▸ WHAT IS REQUIRED:
Pick out every line in the entries below that contains the word "Humdrum", and copy each one out.

▸ DATASET EXCERPTS:
• • •

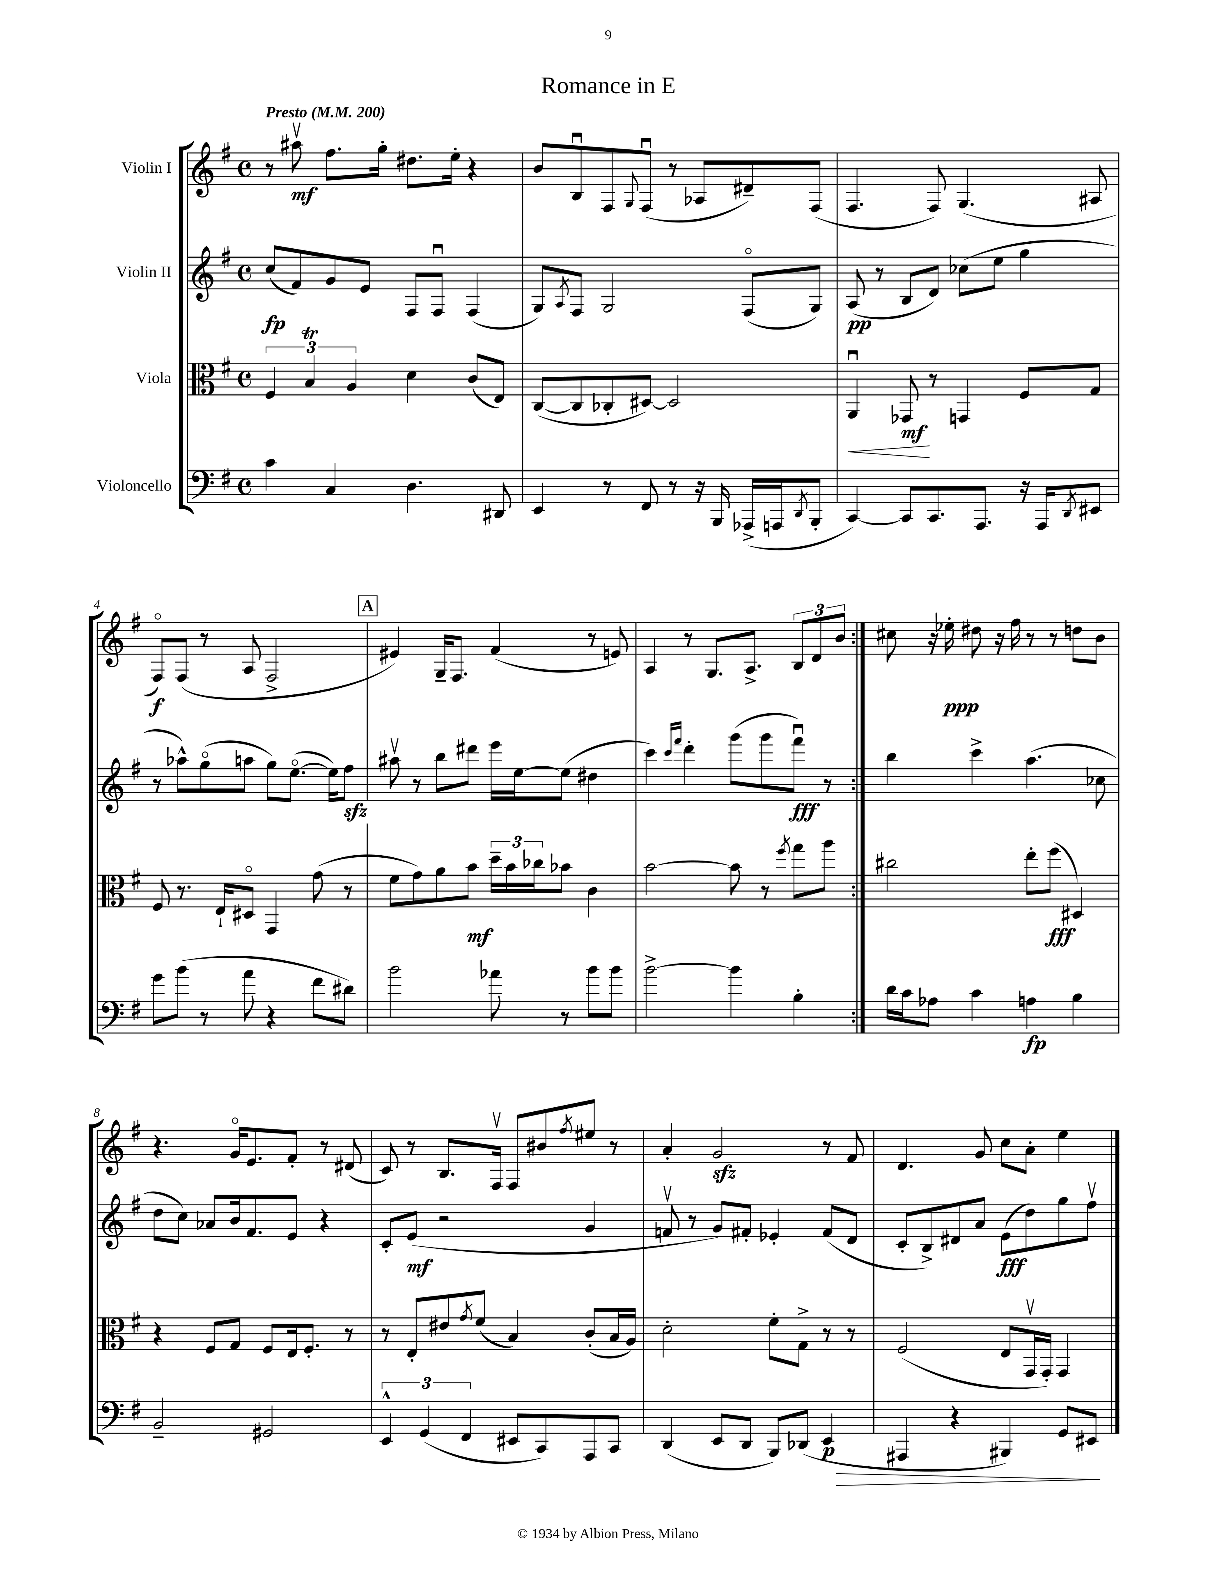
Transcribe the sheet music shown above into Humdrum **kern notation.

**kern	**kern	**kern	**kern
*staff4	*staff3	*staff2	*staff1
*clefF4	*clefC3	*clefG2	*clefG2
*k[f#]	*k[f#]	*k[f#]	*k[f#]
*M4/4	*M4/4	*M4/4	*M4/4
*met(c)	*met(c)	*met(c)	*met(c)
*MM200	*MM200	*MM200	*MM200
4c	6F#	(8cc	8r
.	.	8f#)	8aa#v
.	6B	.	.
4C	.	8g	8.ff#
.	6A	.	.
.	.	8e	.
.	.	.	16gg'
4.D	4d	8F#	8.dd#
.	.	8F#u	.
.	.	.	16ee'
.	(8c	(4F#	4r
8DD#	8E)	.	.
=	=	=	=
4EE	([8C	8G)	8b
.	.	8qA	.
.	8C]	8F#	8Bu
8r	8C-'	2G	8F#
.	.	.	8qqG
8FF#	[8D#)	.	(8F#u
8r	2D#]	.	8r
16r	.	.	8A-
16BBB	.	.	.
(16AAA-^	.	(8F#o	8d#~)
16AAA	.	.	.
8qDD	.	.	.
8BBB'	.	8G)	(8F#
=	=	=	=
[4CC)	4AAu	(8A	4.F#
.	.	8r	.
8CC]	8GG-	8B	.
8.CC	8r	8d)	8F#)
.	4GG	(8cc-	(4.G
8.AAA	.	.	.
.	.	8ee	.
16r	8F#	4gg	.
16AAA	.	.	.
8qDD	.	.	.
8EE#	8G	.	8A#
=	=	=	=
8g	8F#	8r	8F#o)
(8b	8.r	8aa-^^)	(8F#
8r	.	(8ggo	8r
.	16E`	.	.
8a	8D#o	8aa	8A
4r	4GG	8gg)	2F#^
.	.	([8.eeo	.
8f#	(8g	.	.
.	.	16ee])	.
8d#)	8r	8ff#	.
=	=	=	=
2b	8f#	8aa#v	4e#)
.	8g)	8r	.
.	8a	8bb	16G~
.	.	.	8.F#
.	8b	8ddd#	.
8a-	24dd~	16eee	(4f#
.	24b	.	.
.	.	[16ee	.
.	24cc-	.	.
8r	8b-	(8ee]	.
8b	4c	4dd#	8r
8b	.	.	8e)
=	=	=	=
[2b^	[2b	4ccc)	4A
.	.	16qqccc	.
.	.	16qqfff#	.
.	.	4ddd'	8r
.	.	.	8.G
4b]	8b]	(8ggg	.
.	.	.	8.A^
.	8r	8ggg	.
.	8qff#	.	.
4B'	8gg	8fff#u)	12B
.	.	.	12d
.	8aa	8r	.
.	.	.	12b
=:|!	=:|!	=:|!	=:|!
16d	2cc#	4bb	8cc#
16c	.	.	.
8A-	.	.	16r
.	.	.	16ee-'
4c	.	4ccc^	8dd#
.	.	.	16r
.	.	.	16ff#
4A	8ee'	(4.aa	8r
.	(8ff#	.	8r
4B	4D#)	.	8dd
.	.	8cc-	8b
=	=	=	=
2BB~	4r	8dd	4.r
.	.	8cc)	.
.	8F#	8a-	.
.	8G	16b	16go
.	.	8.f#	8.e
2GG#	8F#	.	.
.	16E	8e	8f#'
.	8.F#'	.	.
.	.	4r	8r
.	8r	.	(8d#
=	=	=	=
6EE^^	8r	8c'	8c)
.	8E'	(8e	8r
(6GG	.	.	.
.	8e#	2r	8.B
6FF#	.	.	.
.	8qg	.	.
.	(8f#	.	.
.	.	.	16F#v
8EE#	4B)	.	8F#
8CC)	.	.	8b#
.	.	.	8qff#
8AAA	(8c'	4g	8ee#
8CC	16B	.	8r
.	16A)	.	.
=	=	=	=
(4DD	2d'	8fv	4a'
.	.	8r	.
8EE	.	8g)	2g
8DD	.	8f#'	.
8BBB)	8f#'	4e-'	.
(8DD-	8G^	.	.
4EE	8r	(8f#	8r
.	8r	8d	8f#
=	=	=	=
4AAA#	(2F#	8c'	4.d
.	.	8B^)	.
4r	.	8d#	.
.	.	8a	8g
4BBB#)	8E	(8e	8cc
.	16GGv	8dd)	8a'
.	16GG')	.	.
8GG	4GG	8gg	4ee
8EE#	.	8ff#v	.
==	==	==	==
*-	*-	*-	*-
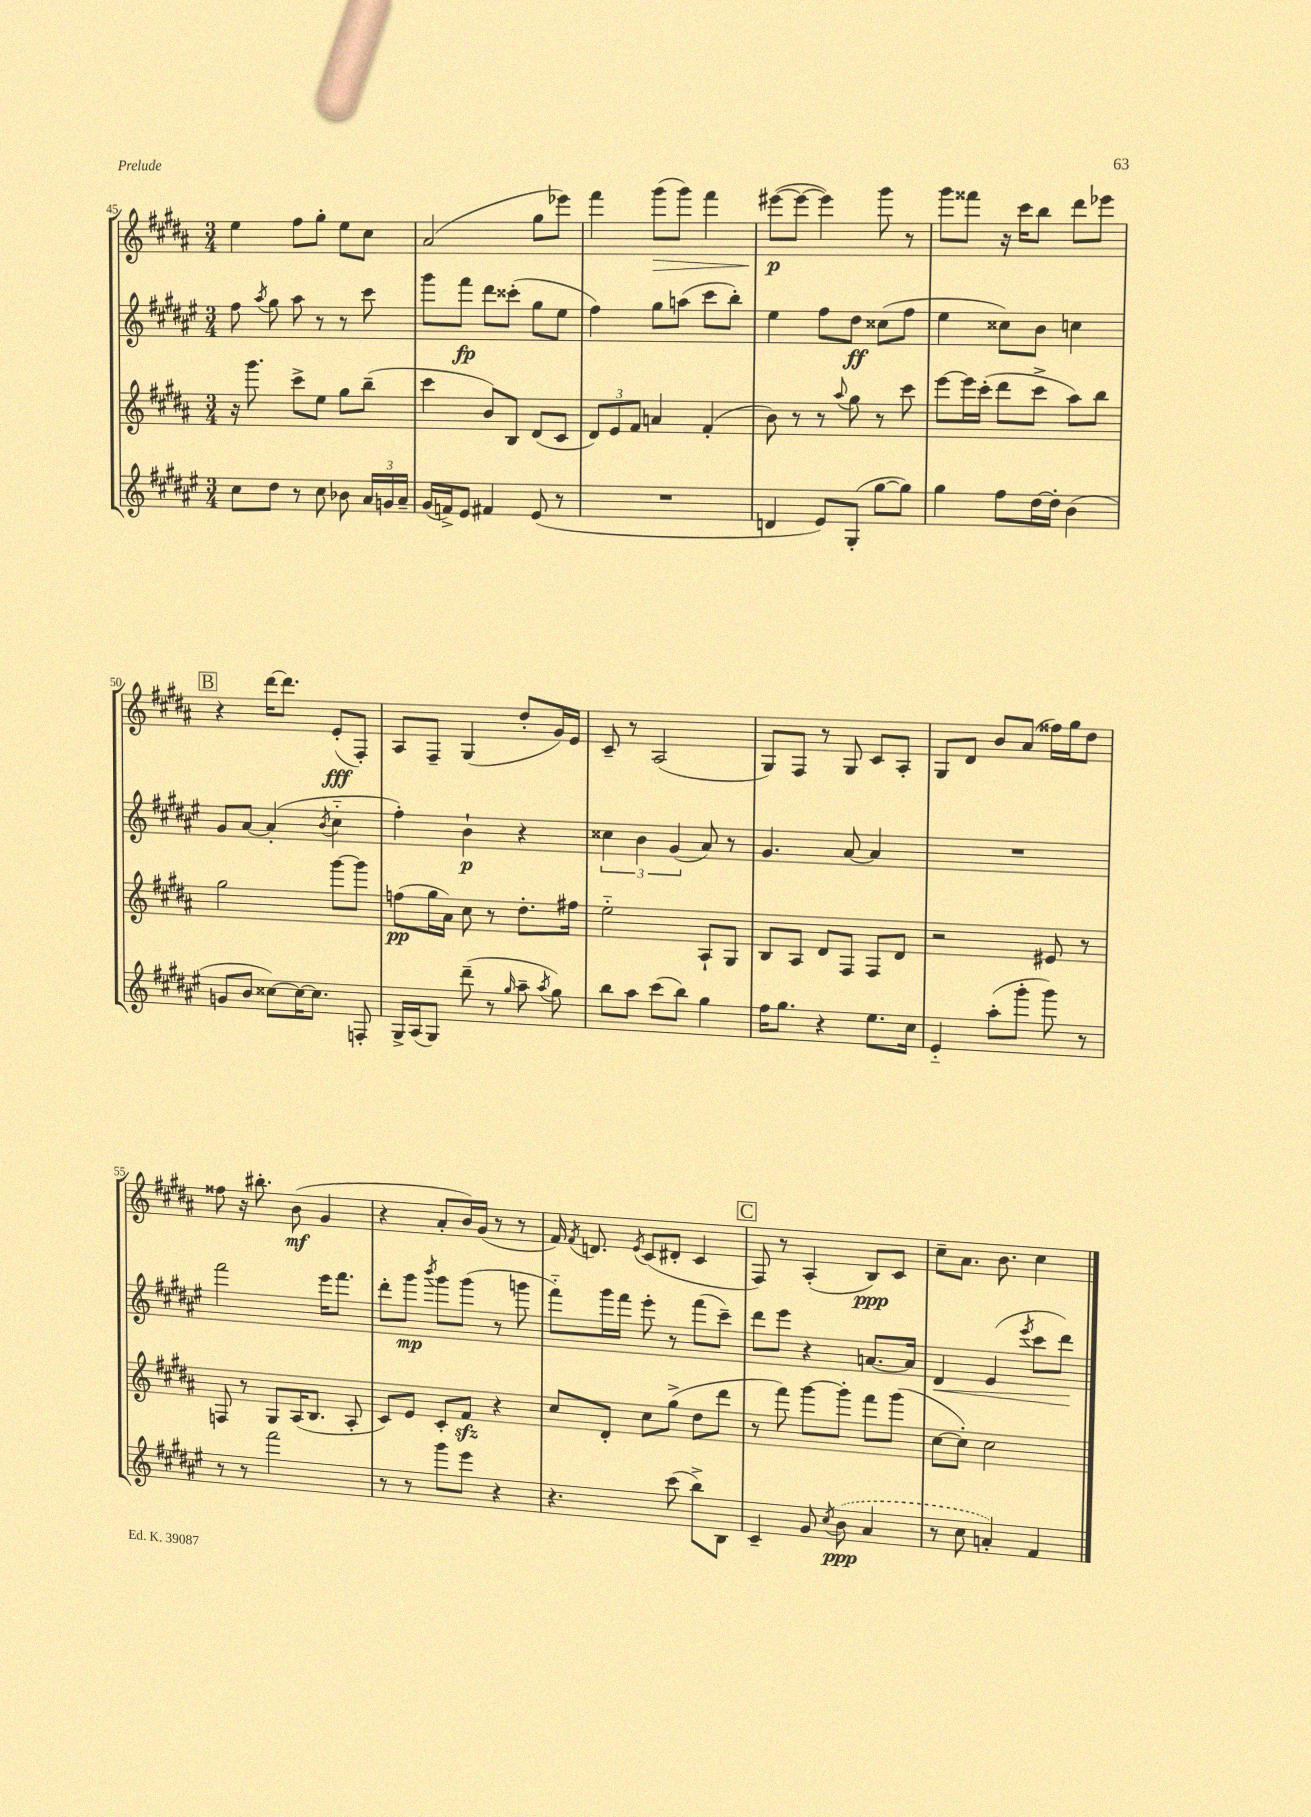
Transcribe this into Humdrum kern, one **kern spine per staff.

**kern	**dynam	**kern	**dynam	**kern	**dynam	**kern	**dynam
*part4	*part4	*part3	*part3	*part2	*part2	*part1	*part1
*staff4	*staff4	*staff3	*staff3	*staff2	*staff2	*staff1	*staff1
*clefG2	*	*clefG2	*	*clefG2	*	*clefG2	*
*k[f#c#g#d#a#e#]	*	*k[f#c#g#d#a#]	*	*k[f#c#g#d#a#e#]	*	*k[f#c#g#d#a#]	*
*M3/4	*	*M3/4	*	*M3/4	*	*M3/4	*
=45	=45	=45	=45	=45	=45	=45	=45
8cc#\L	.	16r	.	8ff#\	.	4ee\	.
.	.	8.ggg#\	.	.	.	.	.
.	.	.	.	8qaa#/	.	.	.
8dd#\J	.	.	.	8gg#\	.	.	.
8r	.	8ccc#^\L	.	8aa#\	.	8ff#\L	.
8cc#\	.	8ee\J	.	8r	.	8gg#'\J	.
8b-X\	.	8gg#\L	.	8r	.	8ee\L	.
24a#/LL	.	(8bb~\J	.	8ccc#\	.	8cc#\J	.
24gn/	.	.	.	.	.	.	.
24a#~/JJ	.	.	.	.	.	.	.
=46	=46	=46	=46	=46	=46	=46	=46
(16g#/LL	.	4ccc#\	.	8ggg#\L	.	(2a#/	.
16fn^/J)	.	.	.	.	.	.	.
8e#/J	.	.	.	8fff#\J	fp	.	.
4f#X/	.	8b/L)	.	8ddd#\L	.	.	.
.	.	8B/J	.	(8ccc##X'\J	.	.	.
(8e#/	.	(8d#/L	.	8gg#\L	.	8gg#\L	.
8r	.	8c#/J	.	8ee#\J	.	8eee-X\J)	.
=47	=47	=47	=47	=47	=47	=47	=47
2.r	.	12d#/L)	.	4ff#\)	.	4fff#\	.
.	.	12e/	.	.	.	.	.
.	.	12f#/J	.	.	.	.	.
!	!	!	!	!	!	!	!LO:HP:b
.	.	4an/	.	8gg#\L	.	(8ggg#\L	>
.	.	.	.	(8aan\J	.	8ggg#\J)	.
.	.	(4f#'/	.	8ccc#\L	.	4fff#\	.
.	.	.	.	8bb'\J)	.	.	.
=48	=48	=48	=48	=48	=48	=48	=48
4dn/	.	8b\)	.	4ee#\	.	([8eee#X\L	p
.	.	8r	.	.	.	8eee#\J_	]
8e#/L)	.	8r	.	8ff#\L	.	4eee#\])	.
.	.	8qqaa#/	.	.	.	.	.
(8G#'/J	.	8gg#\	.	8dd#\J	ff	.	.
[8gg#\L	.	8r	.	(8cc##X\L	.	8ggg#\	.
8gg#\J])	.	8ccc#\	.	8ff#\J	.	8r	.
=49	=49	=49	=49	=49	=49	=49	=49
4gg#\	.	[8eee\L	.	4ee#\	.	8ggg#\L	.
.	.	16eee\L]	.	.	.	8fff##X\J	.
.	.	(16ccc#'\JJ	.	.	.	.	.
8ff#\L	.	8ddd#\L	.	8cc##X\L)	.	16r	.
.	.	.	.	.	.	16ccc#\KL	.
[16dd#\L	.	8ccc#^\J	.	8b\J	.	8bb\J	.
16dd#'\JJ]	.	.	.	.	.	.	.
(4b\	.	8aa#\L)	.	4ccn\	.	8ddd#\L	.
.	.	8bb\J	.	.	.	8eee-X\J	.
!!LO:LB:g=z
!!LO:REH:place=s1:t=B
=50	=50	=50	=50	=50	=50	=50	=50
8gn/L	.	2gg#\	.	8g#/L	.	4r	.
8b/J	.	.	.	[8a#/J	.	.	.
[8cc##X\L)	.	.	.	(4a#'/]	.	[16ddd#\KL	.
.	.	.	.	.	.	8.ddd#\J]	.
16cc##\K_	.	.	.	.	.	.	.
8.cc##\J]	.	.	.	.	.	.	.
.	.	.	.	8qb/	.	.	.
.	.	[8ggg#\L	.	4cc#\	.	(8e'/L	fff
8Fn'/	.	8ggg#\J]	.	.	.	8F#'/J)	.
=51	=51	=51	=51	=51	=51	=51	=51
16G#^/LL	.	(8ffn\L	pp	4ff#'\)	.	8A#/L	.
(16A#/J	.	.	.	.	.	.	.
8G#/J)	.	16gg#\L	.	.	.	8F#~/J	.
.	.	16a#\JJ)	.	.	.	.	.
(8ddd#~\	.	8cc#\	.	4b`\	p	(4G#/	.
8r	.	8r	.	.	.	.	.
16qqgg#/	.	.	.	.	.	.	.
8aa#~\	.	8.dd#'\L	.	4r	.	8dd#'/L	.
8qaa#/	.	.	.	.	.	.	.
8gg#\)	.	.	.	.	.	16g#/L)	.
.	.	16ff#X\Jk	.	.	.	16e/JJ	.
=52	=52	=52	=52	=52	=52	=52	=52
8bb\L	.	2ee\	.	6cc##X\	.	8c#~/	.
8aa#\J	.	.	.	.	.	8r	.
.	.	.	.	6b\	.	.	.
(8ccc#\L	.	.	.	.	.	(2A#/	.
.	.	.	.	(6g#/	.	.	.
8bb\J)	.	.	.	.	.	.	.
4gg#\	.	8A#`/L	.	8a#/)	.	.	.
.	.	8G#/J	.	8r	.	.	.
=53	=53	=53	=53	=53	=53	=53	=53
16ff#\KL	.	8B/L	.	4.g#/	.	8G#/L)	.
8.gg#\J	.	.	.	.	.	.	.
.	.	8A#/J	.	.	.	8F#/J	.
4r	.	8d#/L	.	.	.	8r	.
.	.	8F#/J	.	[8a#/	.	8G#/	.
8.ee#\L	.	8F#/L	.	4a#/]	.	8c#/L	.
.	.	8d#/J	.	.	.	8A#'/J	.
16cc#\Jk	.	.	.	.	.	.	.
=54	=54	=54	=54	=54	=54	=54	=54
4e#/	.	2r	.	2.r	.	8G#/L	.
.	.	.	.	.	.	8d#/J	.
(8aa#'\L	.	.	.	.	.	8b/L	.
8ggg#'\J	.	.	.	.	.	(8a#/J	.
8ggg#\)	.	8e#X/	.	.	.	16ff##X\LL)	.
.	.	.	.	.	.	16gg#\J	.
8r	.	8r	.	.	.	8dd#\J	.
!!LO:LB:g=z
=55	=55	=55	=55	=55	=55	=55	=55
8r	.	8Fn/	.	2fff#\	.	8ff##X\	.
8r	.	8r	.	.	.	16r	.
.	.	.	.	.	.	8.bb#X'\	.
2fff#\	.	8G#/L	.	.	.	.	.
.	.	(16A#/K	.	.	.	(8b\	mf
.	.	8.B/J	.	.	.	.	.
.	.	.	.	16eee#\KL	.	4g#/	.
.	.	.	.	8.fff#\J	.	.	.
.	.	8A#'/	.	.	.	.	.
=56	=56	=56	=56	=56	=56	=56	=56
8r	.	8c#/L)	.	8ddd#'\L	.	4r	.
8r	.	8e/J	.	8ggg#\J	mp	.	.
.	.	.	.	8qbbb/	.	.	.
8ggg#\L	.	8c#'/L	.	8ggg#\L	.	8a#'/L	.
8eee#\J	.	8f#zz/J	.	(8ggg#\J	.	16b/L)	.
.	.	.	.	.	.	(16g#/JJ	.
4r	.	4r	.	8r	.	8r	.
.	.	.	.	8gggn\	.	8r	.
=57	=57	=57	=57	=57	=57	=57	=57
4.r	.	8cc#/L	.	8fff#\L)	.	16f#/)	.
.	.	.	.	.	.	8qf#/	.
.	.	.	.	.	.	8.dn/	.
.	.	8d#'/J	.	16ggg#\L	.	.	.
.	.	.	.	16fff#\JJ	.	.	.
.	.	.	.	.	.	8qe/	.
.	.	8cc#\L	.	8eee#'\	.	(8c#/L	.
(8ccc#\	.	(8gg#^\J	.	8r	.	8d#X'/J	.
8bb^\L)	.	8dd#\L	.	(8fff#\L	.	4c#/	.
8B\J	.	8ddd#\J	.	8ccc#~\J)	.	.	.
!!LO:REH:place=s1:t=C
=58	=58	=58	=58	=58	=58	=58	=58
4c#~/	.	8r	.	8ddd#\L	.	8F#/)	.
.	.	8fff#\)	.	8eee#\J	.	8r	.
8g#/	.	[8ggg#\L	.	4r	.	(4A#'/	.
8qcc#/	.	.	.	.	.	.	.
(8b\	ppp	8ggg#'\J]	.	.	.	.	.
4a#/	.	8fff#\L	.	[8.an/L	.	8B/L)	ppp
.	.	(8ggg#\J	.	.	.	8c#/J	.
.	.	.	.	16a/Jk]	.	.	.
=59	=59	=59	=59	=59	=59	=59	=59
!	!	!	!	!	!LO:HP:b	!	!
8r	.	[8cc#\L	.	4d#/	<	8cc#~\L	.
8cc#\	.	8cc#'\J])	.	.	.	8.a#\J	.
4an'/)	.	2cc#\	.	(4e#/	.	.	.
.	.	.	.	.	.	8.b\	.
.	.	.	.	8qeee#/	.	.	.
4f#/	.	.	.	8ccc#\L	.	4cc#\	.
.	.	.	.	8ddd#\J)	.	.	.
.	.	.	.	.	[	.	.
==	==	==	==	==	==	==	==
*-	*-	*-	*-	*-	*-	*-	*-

• • •

▸ TASK ANSWER:
Transcribe the sheet music shown above into Humdrum **kern notation.
Transcribe this into Humdrum kern, one **kern spine per staff.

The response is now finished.